### YOUR INSTRUCTIONS
Output the entries exactly. Start at the first line, finish with the line containing "T102: NPN 2N3904", and omit the pictures.

### DATA EXTRACT
•••••

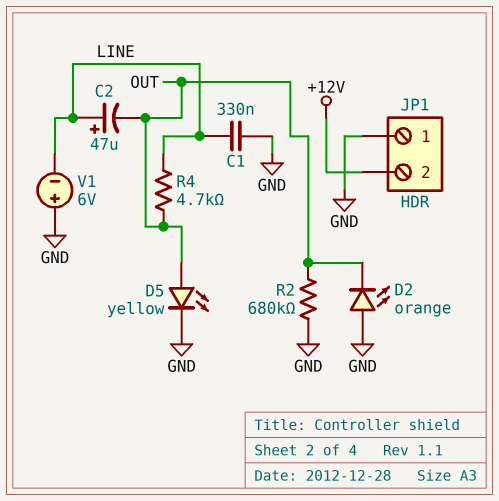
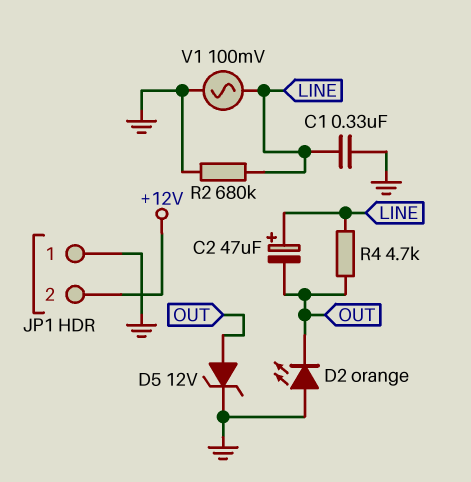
D5: LED yellow (A OUT, K GND) -> zener 12V (A OUT, K GND)
R2: 680k (GND, OUT) -> 680k (GND, LINE)
V1: 6V (plus GND, minus LINE) -> AC 100mV (GND, LINE)

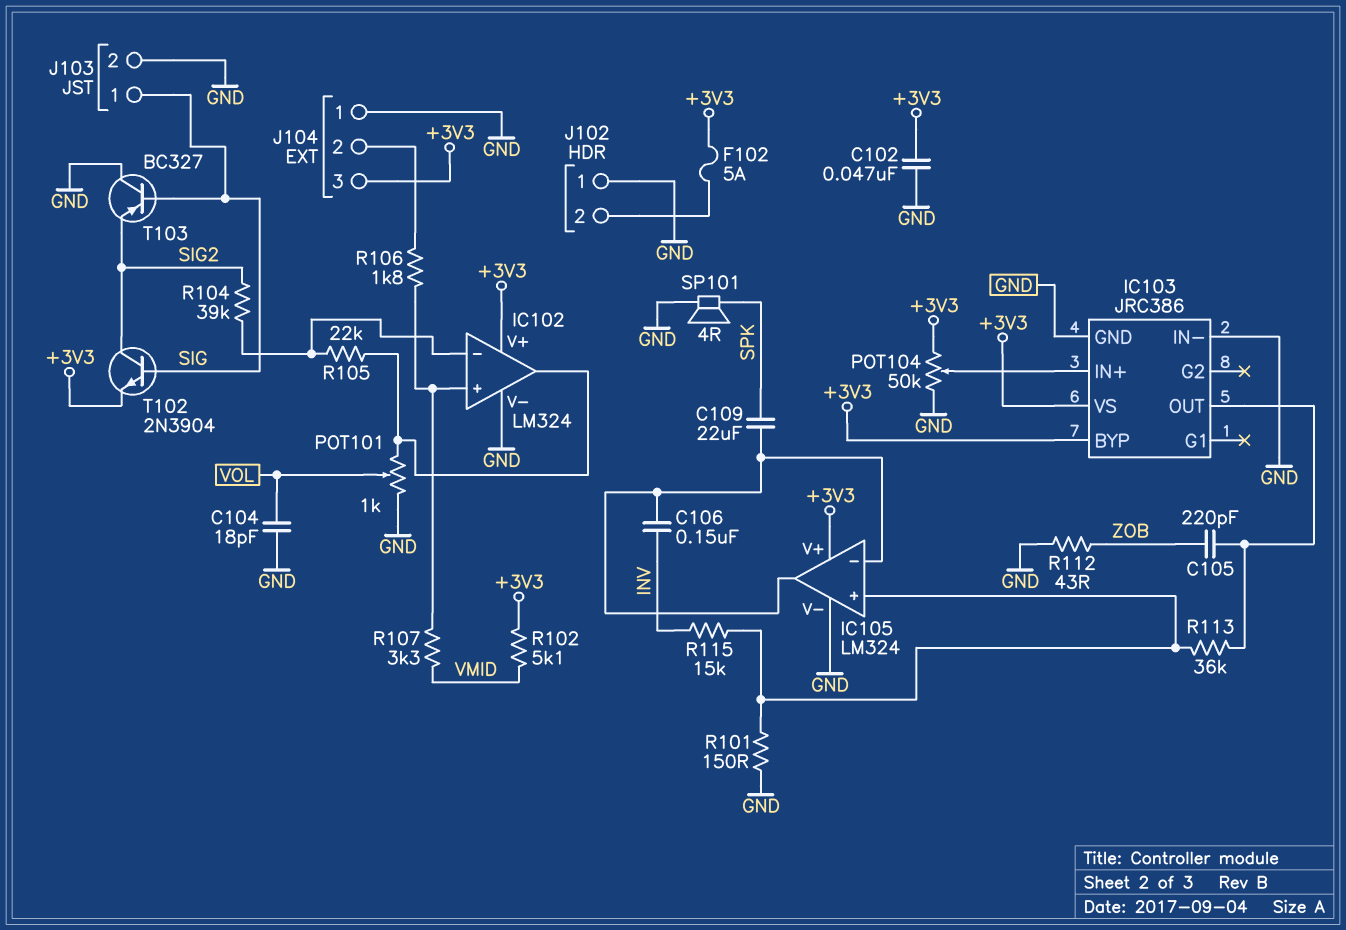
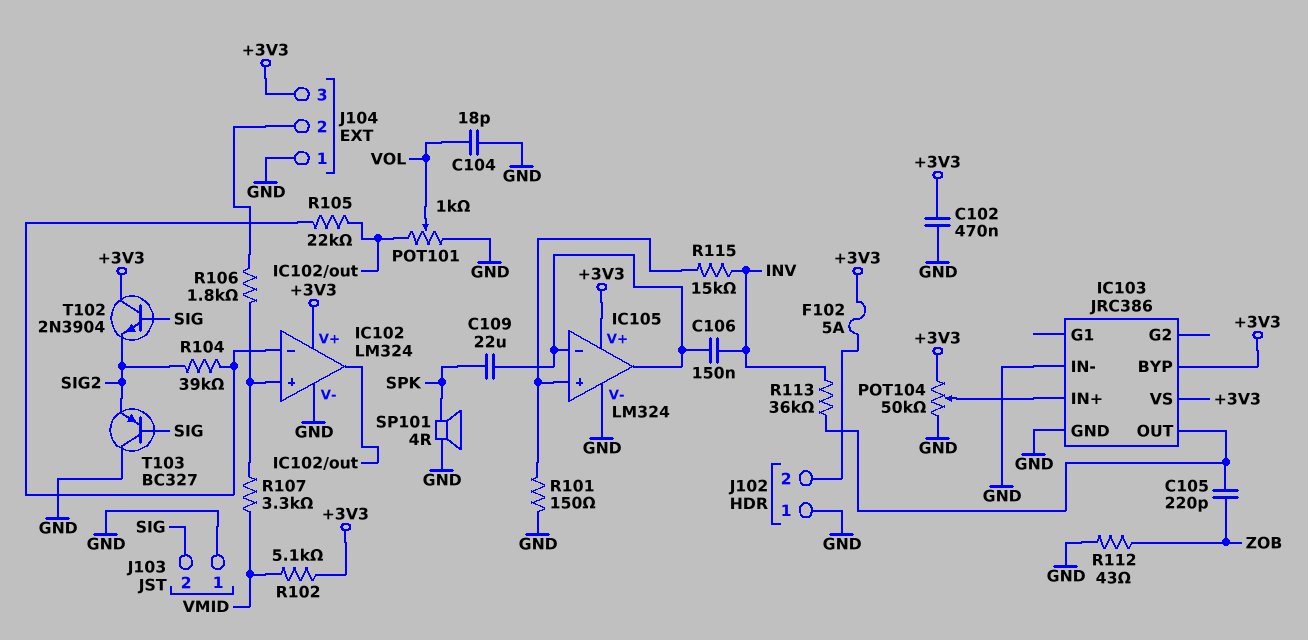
C102: 47nF (+3V3, GND) -> 470nF (+3V3, GND)
J103 pin 1: SIG -> GND
J103 pin 2: GND -> SIG
R113: 36k (IC103/OUT, IC105/in+) -> 36k (IC103/OUT, INV)
T102: NPN 2N3904 (B SIG, C SIG2, E +3V3) -> NPN 2N3904 (B SIG, C +3V3, E SIG2)

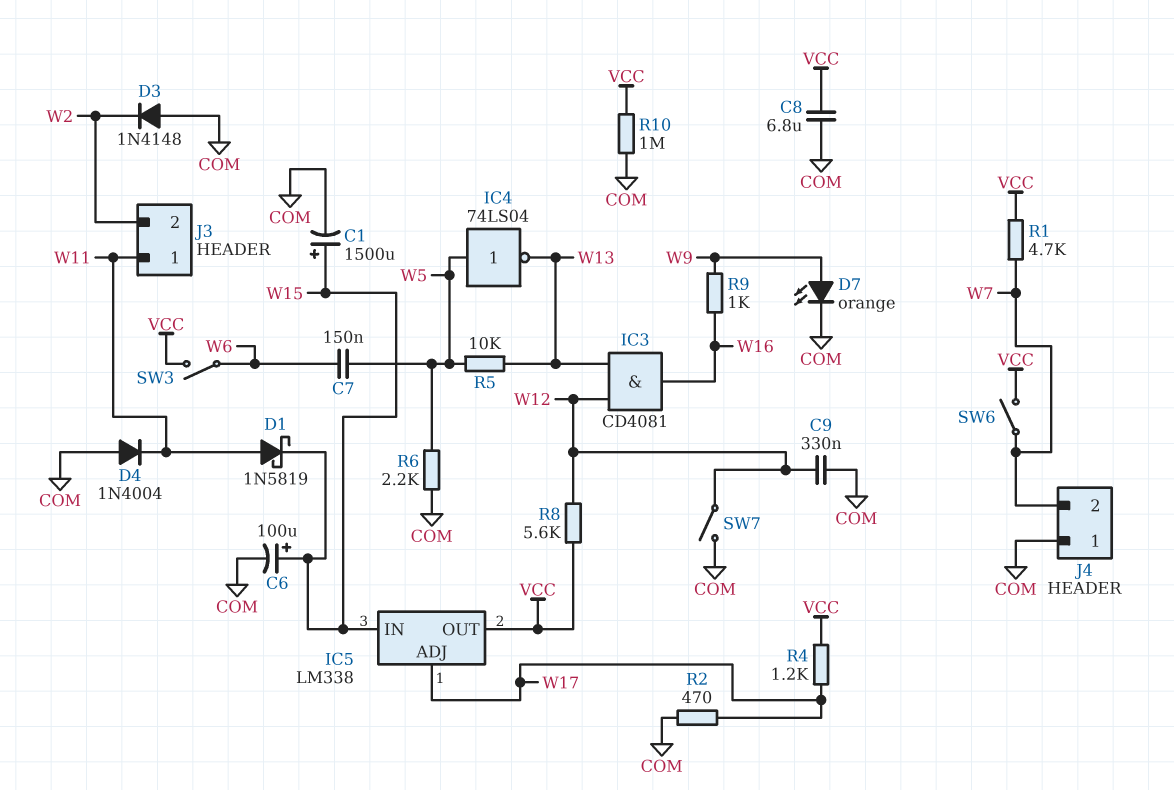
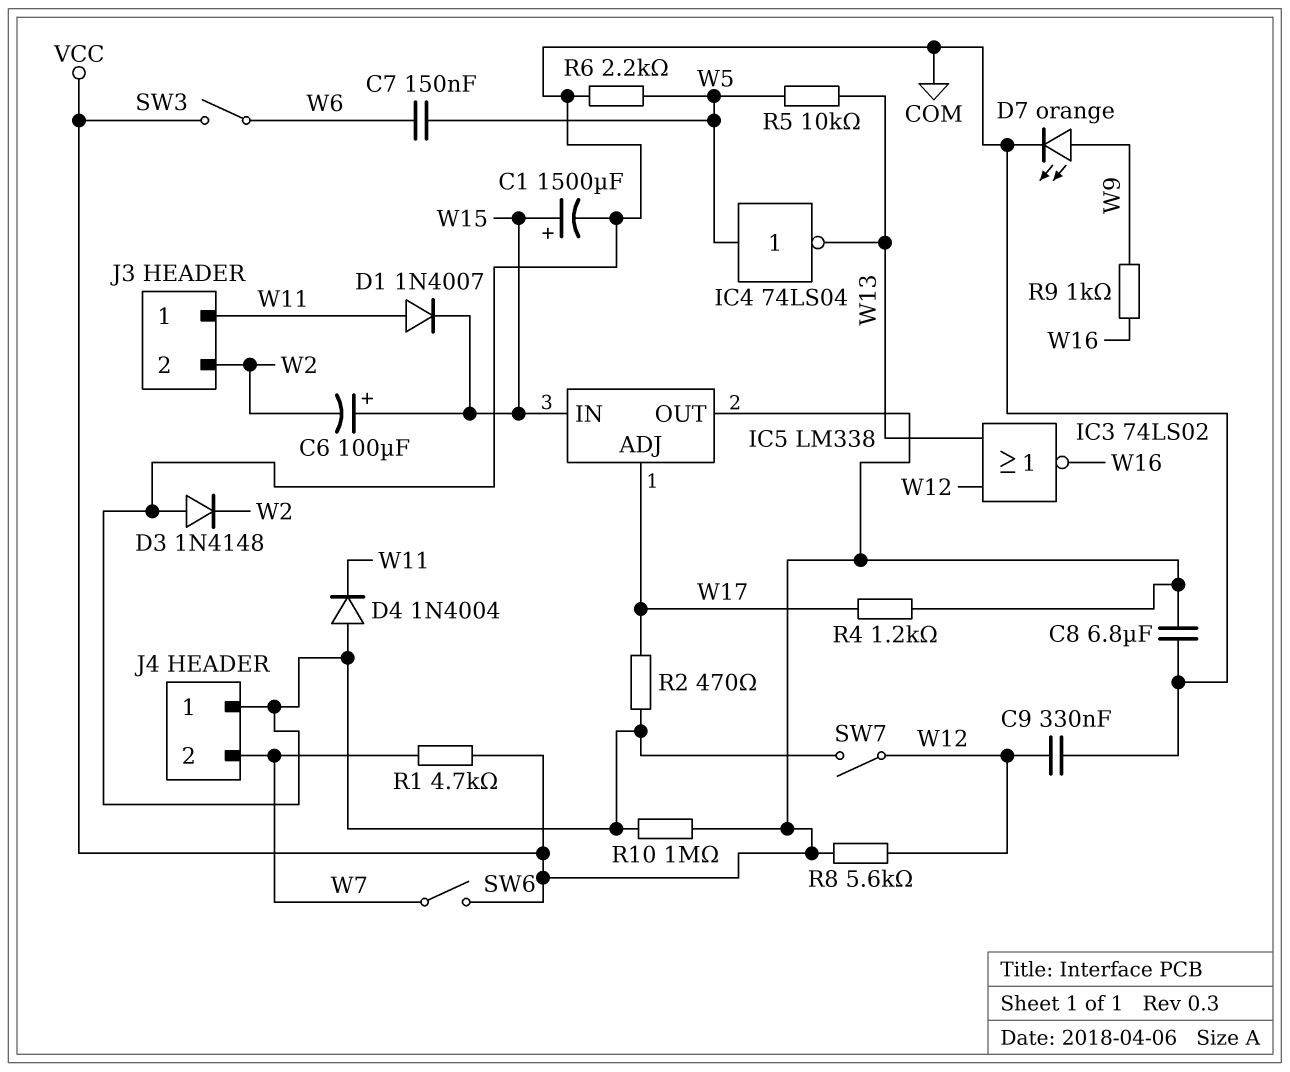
C6: 100uF (plus W15, minus COM) -> 100uF (plus W15, minus W2)
D1: schottky 1N5819 (A W11, K W15) -> diode 1N4007 (A W11, K W15)
IC3: AND CD4081 (in W12, in W13, out W16) -> NOR 74LS02 (in W12, in W13, out W16)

•••••

### ANSWER TO THE EXERCISE
D5: LED yellow (A OUT, K GND) -> zener 12V (A OUT, K GND)
R2: 680k (GND, OUT) -> 680k (GND, LINE)
V1: 6V (plus GND, minus LINE) -> AC 100mV (GND, LINE)

C102: 47nF (+3V3, GND) -> 470nF (+3V3, GND)
J103 pin 1: SIG -> GND
J103 pin 2: GND -> SIG
R113: 36k (IC103/OUT, IC105/in+) -> 36k (IC103/OUT, INV)
T102: NPN 2N3904 (B SIG, C SIG2, E +3V3) -> NPN 2N3904 (B SIG, C +3V3, E SIG2)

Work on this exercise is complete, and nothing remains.